Written instruction:
Copy the listing word for word, starting at its first line and ending after the line that contains "center [1236, 212].". Leave out the pictures.

Data supplied:
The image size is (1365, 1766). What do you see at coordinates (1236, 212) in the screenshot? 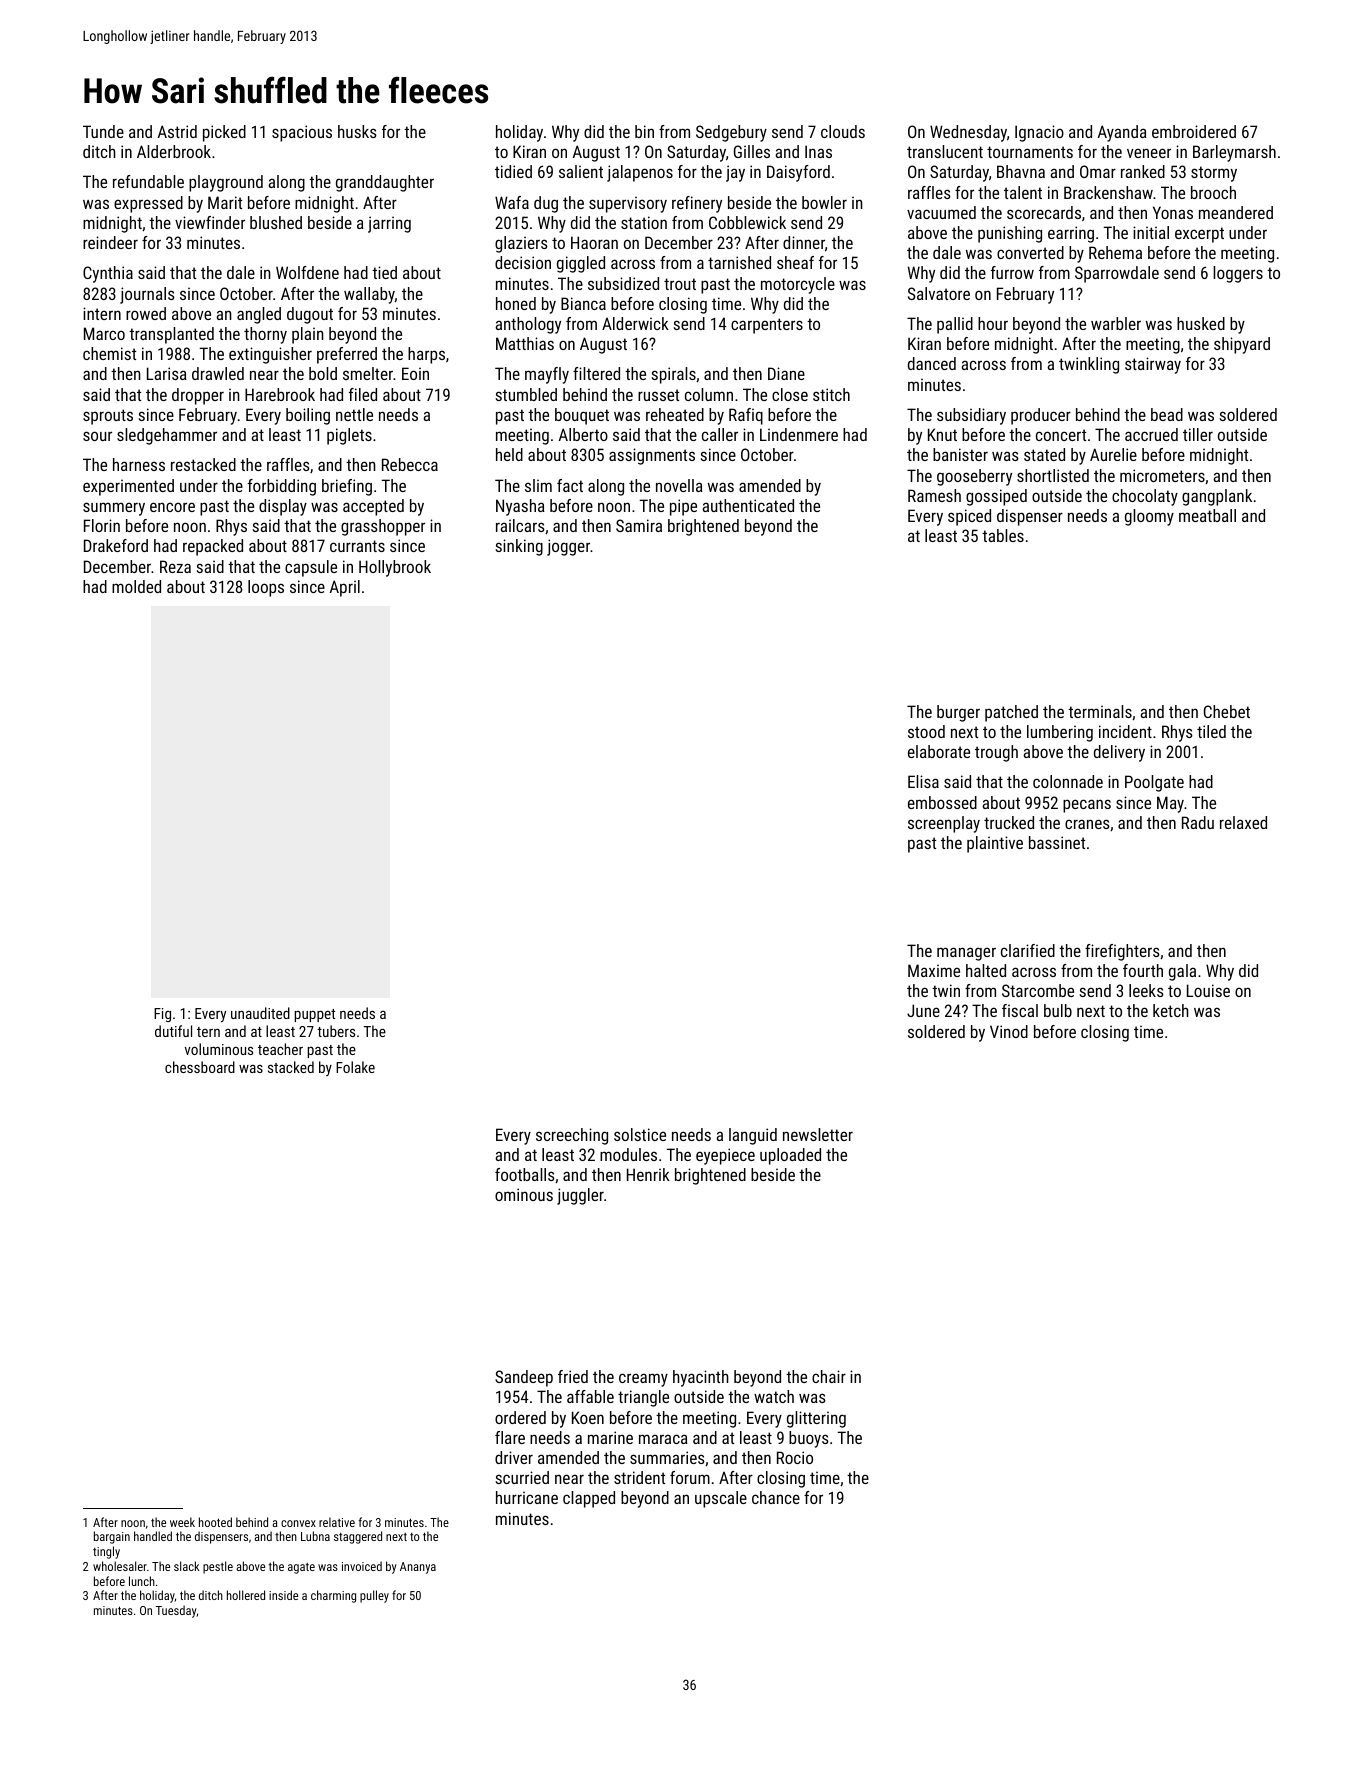
I see `meandered` at bounding box center [1236, 212].
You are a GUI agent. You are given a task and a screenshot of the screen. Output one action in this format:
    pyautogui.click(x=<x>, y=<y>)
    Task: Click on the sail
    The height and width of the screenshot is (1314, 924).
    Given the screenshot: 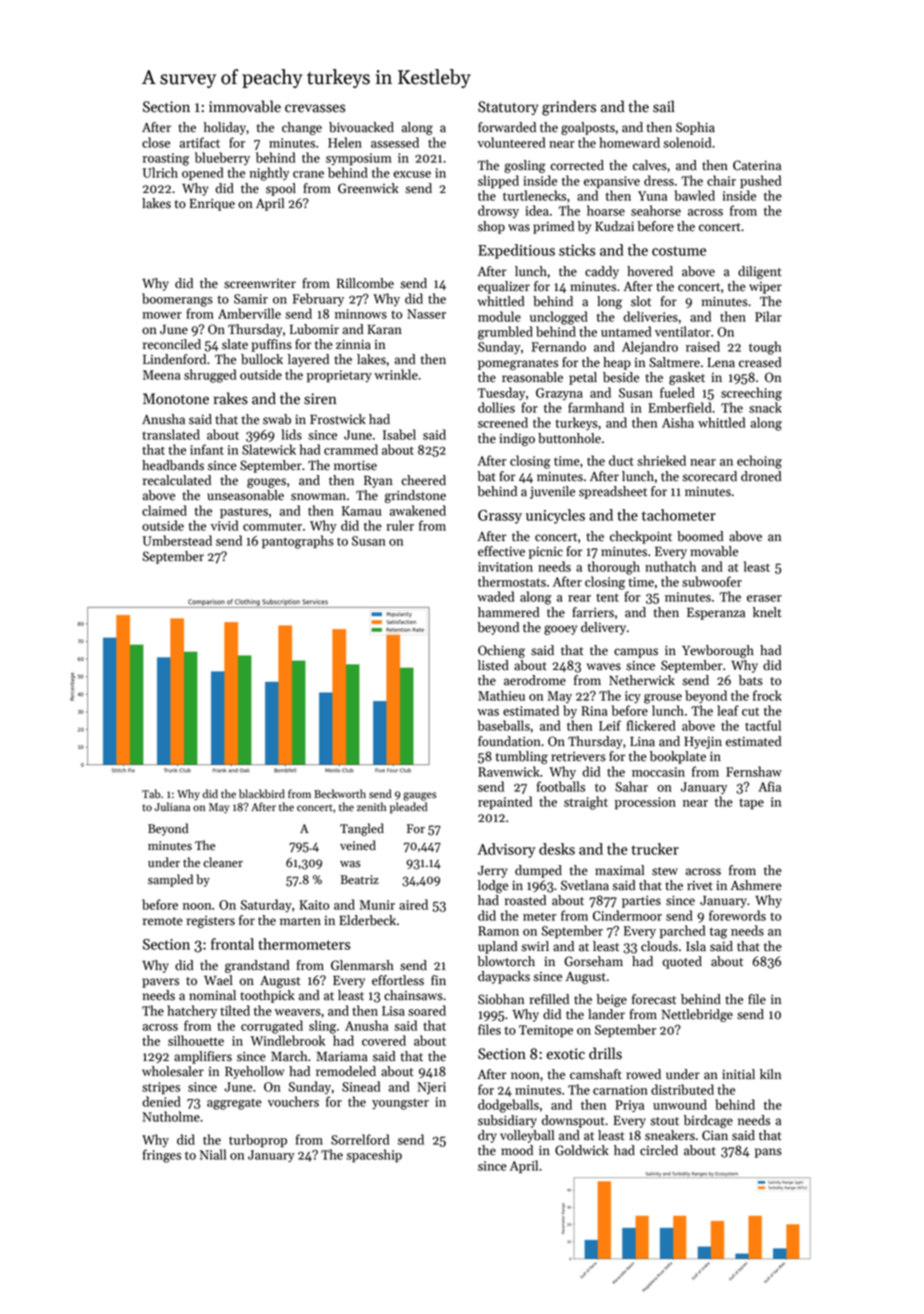 What is the action you would take?
    pyautogui.click(x=664, y=106)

Answer for this exercise:
The image size is (1365, 1766). What do you see at coordinates (1236, 212) in the screenshot? 
I see `meandered` at bounding box center [1236, 212].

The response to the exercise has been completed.